#### Exercise brief
From the records below, copy each line that has the word "switch" in it.

☆ ☆ ☆ ☆ ☆

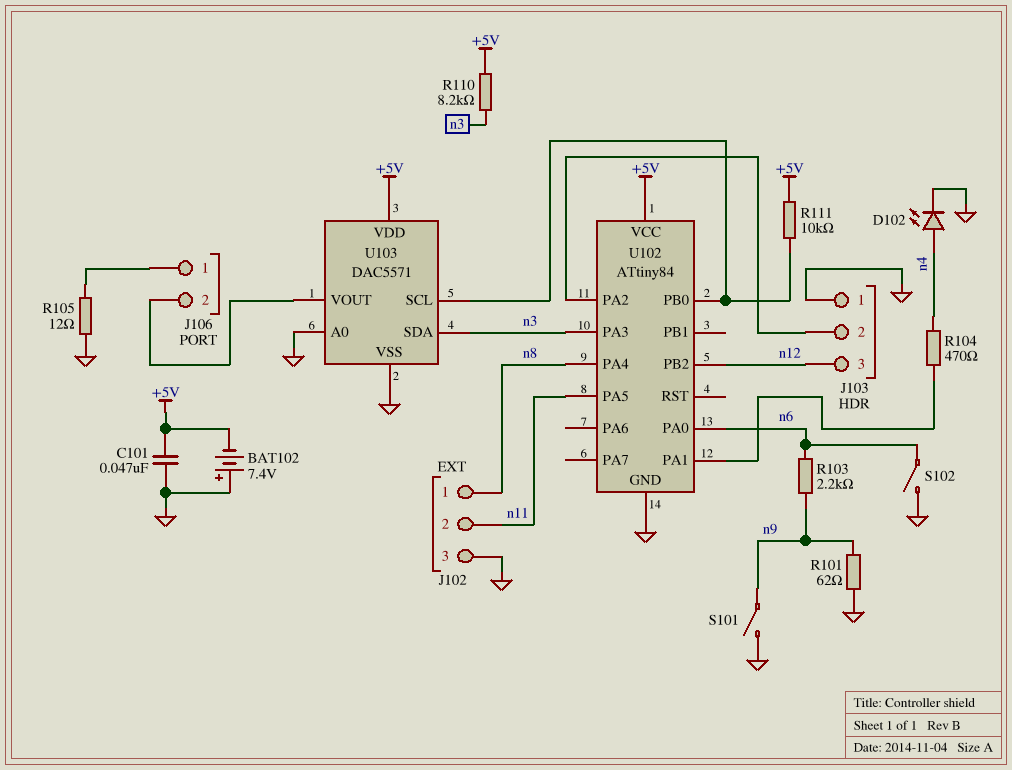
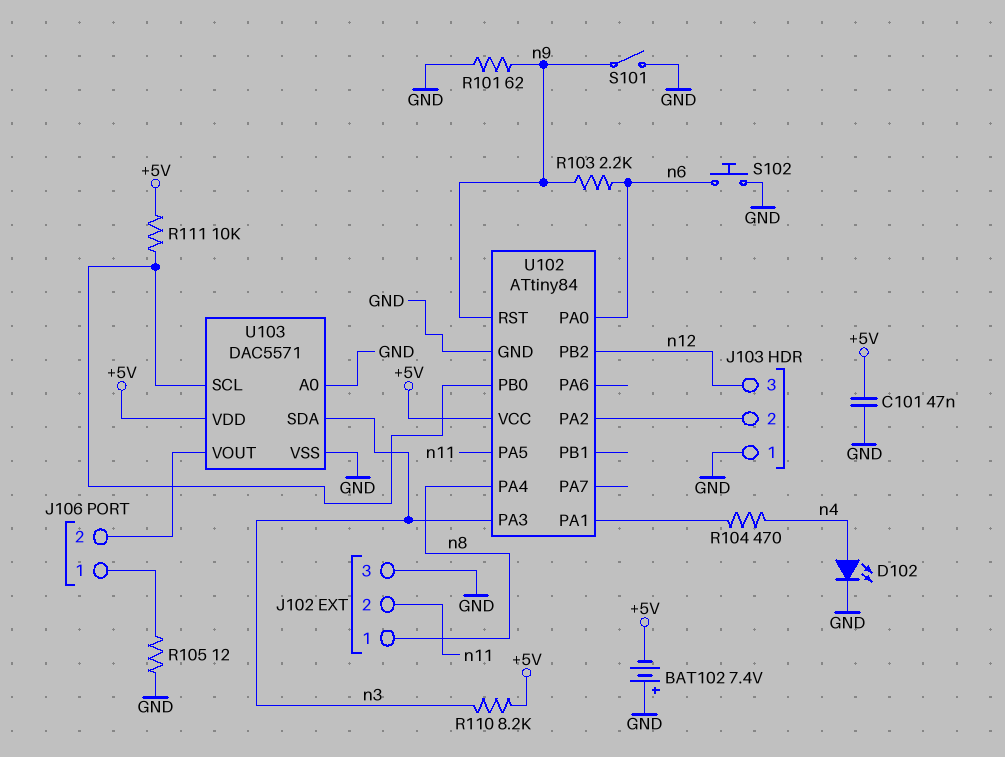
S102: switch (GND, n6) -> button (GND, n6)
U102 pin RST: none -> n9

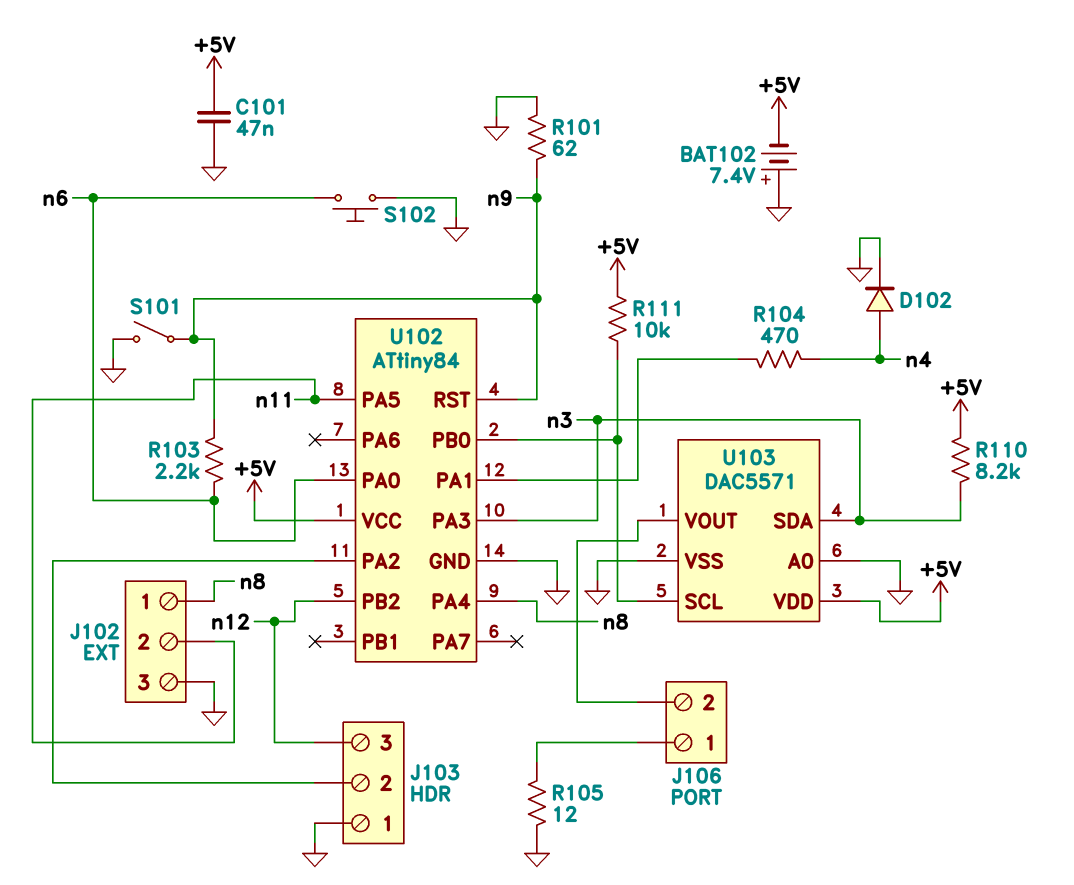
D102: LED (A n4, K GND) -> diode (A n4, K GND)

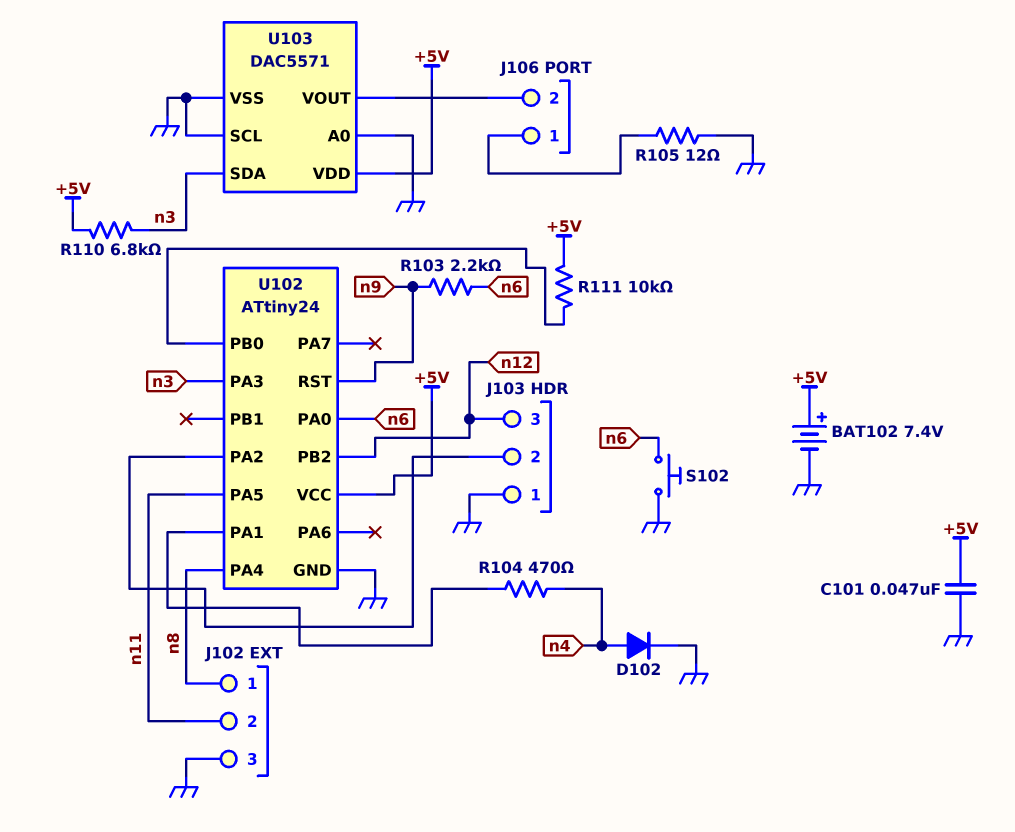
BAT102: 7.4V (plus GND, minus +5V) -> 7.4V (plus +5V, minus GND)
R101: 62 (GND, n9) -> none
R110: 8.2k (+5V, n3) -> 6.8k (+5V, n3)
S101: switch (GND, n9) -> none
U102: ATtiny84 -> ATtiny24
U103 pin SCL: U102/PB0 -> GND

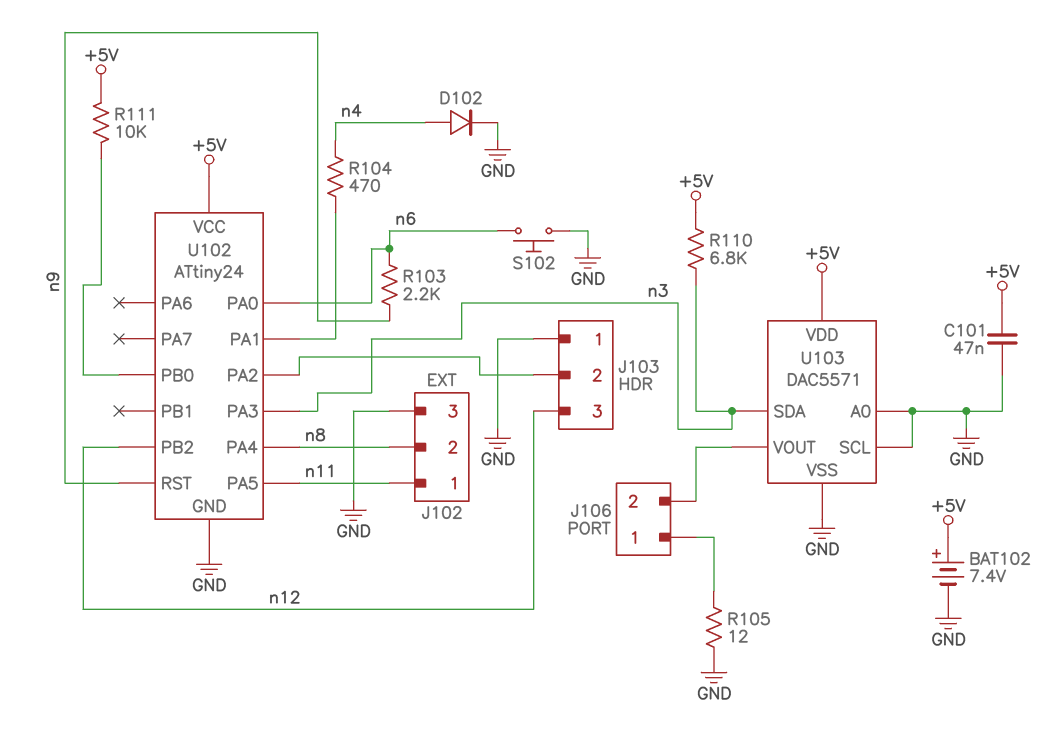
J102 pin 1: n8 -> n11
J102 pin 2: n11 -> n8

☆ ☆ ☆ ☆ ☆

#### Response area
S102: switch (GND, n6) -> button (GND, n6)
S101: switch (GND, n9) -> none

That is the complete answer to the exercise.